AIM:
Can you rewrite all of the records below, changing every "Identify the location of" to "Find the position of" and leaving everything else as it is?

PROVIDED ENTRIES:
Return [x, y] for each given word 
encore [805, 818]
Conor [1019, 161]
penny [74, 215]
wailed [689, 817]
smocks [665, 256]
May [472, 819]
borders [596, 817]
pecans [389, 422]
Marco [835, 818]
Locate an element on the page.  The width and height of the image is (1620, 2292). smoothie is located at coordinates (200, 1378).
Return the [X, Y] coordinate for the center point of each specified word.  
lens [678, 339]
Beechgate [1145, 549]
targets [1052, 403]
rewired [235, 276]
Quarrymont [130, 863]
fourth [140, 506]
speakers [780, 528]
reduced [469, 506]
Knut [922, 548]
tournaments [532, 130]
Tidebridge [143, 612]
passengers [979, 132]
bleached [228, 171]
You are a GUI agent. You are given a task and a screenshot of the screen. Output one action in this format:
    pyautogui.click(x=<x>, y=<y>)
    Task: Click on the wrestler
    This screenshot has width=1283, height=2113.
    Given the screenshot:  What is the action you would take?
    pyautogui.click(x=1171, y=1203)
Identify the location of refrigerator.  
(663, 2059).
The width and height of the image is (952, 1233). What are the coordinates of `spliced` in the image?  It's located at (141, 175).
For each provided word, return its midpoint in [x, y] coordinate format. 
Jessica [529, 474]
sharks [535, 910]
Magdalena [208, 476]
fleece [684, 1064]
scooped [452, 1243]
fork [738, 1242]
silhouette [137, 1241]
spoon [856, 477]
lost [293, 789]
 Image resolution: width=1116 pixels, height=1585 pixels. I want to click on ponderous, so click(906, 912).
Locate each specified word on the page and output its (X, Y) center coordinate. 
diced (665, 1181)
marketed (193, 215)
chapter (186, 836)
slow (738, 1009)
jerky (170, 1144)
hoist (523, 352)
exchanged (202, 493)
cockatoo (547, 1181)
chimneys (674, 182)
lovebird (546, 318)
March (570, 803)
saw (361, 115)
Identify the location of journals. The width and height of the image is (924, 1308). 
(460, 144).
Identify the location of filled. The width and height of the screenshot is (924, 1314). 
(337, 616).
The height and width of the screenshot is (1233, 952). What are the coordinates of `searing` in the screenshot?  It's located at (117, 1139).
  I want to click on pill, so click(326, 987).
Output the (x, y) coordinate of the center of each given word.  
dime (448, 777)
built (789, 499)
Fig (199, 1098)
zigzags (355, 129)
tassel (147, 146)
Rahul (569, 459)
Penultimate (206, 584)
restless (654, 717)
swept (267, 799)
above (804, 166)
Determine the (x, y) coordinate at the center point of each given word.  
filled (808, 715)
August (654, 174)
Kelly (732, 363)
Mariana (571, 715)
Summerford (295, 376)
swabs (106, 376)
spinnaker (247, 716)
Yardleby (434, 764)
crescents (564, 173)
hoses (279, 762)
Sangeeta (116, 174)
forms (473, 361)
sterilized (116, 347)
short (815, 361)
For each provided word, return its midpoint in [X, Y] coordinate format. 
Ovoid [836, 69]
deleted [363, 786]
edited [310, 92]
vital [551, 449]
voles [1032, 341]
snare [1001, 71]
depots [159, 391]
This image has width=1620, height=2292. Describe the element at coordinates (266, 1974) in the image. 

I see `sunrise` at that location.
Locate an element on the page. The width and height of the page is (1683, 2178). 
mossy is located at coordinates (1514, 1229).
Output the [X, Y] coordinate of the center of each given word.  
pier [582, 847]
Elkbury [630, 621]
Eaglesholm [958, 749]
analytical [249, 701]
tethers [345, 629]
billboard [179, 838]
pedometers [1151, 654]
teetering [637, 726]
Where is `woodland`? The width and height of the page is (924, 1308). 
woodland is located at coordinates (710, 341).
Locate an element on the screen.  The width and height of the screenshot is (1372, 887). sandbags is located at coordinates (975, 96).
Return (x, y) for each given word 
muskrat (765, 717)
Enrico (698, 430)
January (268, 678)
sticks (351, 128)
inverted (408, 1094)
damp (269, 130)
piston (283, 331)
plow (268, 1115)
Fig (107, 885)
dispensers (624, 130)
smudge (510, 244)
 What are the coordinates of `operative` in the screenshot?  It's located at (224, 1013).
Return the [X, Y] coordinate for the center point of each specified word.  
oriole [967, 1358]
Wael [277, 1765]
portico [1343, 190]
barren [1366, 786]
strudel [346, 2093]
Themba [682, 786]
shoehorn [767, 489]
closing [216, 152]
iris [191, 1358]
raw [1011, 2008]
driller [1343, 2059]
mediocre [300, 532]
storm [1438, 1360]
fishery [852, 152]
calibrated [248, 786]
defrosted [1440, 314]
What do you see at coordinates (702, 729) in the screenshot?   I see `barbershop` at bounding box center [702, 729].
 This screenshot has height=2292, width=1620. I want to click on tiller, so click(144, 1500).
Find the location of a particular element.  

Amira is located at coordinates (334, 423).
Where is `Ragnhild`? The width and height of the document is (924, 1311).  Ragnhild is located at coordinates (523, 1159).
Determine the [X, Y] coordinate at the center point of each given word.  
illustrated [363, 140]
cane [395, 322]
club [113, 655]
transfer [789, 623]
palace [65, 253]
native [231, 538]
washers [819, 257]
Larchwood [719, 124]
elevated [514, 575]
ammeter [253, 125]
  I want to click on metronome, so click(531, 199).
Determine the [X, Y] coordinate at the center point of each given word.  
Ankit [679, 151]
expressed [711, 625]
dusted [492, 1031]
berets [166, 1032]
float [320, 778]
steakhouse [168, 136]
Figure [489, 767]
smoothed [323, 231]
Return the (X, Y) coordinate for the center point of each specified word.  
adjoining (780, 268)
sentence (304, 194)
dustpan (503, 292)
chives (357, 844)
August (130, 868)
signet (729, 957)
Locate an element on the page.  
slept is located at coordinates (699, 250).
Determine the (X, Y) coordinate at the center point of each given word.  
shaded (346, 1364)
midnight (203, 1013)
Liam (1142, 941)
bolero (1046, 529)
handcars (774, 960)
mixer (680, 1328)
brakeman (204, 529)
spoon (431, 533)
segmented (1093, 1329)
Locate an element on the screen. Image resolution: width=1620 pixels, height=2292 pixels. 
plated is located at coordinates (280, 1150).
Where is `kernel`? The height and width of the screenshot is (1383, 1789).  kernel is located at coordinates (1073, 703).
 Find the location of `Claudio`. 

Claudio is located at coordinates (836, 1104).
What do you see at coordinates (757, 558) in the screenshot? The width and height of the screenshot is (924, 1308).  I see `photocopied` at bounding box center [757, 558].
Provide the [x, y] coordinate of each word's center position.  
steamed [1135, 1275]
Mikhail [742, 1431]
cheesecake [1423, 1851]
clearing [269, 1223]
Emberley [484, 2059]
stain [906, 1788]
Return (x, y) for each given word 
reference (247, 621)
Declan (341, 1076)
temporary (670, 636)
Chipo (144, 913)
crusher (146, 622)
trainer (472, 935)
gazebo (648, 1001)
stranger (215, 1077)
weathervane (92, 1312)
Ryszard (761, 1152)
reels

ANSWER TO THE EXERCISE:
Return [x, y] for each given word 
encore [805, 818]
Conor [1019, 161]
penny [74, 215]
wailed [689, 817]
smocks [665, 256]
May [472, 819]
borders [596, 817]
pecans [389, 422]
Marco [835, 818]
Locate an element on the page.  The width and height of the image is (1620, 2292). smoothie is located at coordinates (200, 1378).
Return the [X, Y] coordinate for the center point of each specified word.  
lens [678, 339]
Beechgate [1145, 549]
targets [1052, 403]
rewired [235, 276]
Quarrymont [130, 863]
fourth [140, 506]
speakers [780, 528]
reduced [469, 506]
Knut [922, 548]
tournaments [532, 130]
Tidebridge [143, 612]
passengers [979, 132]
bleached [228, 171]
You are a GUI agent. You are given a task and a screenshot of the screen. Output one action in this format:
    pyautogui.click(x=<x>, y=<y>)
    Task: Click on the wrestler
    This screenshot has width=1283, height=2113.
    Given the screenshot:  What is the action you would take?
    pyautogui.click(x=1171, y=1203)
Find the position of refrigerator.  
(663, 2059).
The width and height of the image is (952, 1233). What are the coordinates of `spliced` in the image?  It's located at (141, 175).
For each provided word, return its midpoint in [x, y] coordinate format. 
Jessica [529, 474]
sharks [535, 910]
Magdalena [208, 476]
fleece [684, 1064]
scooped [452, 1243]
fork [738, 1242]
silhouette [137, 1241]
spoon [856, 477]
lost [293, 789]
 Image resolution: width=1116 pixels, height=1585 pixels. I want to click on ponderous, so click(906, 912).
Locate each specified word on the page and output its (X, Y) center coordinate. 
diced (665, 1181)
marketed (193, 215)
chapter (186, 836)
slow (738, 1009)
jerky (170, 1144)
hoist (523, 352)
exchanged (202, 493)
cockatoo (547, 1181)
chimneys (674, 182)
lovebird (546, 318)
March (570, 803)
saw (361, 115)
Find the position of journals. The width and height of the image is (924, 1308). 
(460, 144).
Find the position of filled. The width and height of the screenshot is (924, 1314). 
(337, 616).
The height and width of the screenshot is (1233, 952). What are the coordinates of `searing` in the screenshot?  It's located at (117, 1139).
  I want to click on pill, so click(326, 987).
Output the (x, y) coordinate of the center of each given word.  
dime (448, 777)
built (789, 499)
Fig (199, 1098)
zigzags (355, 129)
tassel (147, 146)
Rahul (569, 459)
Penultimate (206, 584)
restless (654, 717)
swept (267, 799)
above (804, 166)
Determine the (x, y) coordinate at the center point of each given word.  
filled (808, 715)
August (654, 174)
Kelly (732, 363)
Mariana (571, 715)
Summerford (295, 376)
swabs (106, 376)
spinnaker (247, 716)
Yardleby (434, 764)
crescents (564, 173)
hoses (279, 762)
Sangeeta (116, 174)
forms (473, 361)
sterilized (116, 347)
short (815, 361)
For each provided word, return its midpoint in [X, Y] coordinate format. 
Ovoid [836, 69]
deleted [363, 786]
edited [310, 92]
vital [551, 449]
voles [1032, 341]
snare [1001, 71]
depots [159, 391]
This image has width=1620, height=2292. Describe the element at coordinates (266, 1974) in the image. 

I see `sunrise` at that location.
Locate an element on the page. The width and height of the page is (1683, 2178). 
mossy is located at coordinates (1514, 1229).
Output the [X, Y] coordinate of the center of each given word.  
pier [582, 847]
Elkbury [630, 621]
Eaglesholm [958, 749]
analytical [249, 701]
tethers [345, 629]
billboard [179, 838]
pedometers [1151, 654]
teetering [637, 726]
Where is `woodland`? The width and height of the page is (924, 1308). 
woodland is located at coordinates (710, 341).
Locate an element on the screen.  The width and height of the screenshot is (1372, 887). sandbags is located at coordinates (975, 96).
Return (x, y) for each given word 
muskrat (765, 717)
Enrico (698, 430)
January (268, 678)
sticks (351, 128)
inverted (408, 1094)
damp (269, 130)
piston (283, 331)
plow (268, 1115)
Fig (107, 885)
dispensers (624, 130)
smudge (510, 244)
 What are the coordinates of `operative` in the screenshot?  It's located at (224, 1013).
Return the [X, Y] coordinate for the center point of each specified word.  
oriole [967, 1358]
Wael [277, 1765]
portico [1343, 190]
barren [1366, 786]
strudel [346, 2093]
Themba [682, 786]
shoehorn [767, 489]
closing [216, 152]
iris [191, 1358]
raw [1011, 2008]
driller [1343, 2059]
mediocre [300, 532]
storm [1438, 1360]
fishery [852, 152]
calibrated [248, 786]
defrosted [1440, 314]
What do you see at coordinates (702, 729) in the screenshot?   I see `barbershop` at bounding box center [702, 729].
 This screenshot has height=2292, width=1620. I want to click on tiller, so click(144, 1500).
Find the location of a particular element.  

Amira is located at coordinates (334, 423).
Where is `Ragnhild`? The width and height of the document is (924, 1311).  Ragnhild is located at coordinates (523, 1159).
Determine the [X, Y] coordinate at the center point of each given word.  
illustrated [363, 140]
cane [395, 322]
club [113, 655]
transfer [789, 623]
palace [65, 253]
native [231, 538]
washers [819, 257]
Larchwood [719, 124]
elevated [514, 575]
ammeter [253, 125]
  I want to click on metronome, so click(531, 199).
Determine the [X, Y] coordinate at the center point of each given word.  
Ankit [679, 151]
expressed [711, 625]
dusted [492, 1031]
berets [166, 1032]
float [320, 778]
steakhouse [168, 136]
Figure [489, 767]
smoothed [323, 231]
Return the (X, Y) coordinate for the center point of each specified word.  
adjoining (780, 268)
sentence (304, 194)
dustpan (503, 292)
chives (357, 844)
August (130, 868)
signet (729, 957)
Locate an element on the page.  
slept is located at coordinates (699, 250).
Determine the (X, Y) coordinate at the center point of each given word.  
shaded (346, 1364)
midnight (203, 1013)
Liam (1142, 941)
bolero (1046, 529)
handcars (774, 960)
mixer (680, 1328)
brakeman (204, 529)
spoon (431, 533)
segmented (1093, 1329)
Locate an element on the screen. Image resolution: width=1620 pixels, height=2292 pixels. 
plated is located at coordinates (280, 1150).
Where is `kernel`? The height and width of the screenshot is (1383, 1789).  kernel is located at coordinates (1073, 703).
 Find the location of `Claudio`. 

Claudio is located at coordinates (836, 1104).
What do you see at coordinates (757, 558) in the screenshot? The width and height of the screenshot is (924, 1308).  I see `photocopied` at bounding box center [757, 558].
Provide the [x, y] coordinate of each word's center position.  
steamed [1135, 1275]
Mikhail [742, 1431]
cheesecake [1423, 1851]
clearing [269, 1223]
Emberley [484, 2059]
stain [906, 1788]
Return (x, y) for each given word 
reference (247, 621)
Declan (341, 1076)
temporary (670, 636)
Chipo (144, 913)
crusher (146, 622)
trainer (472, 935)
gazebo (648, 1001)
stranger (215, 1077)
weathervane (92, 1312)
Ryszard (761, 1152)
reels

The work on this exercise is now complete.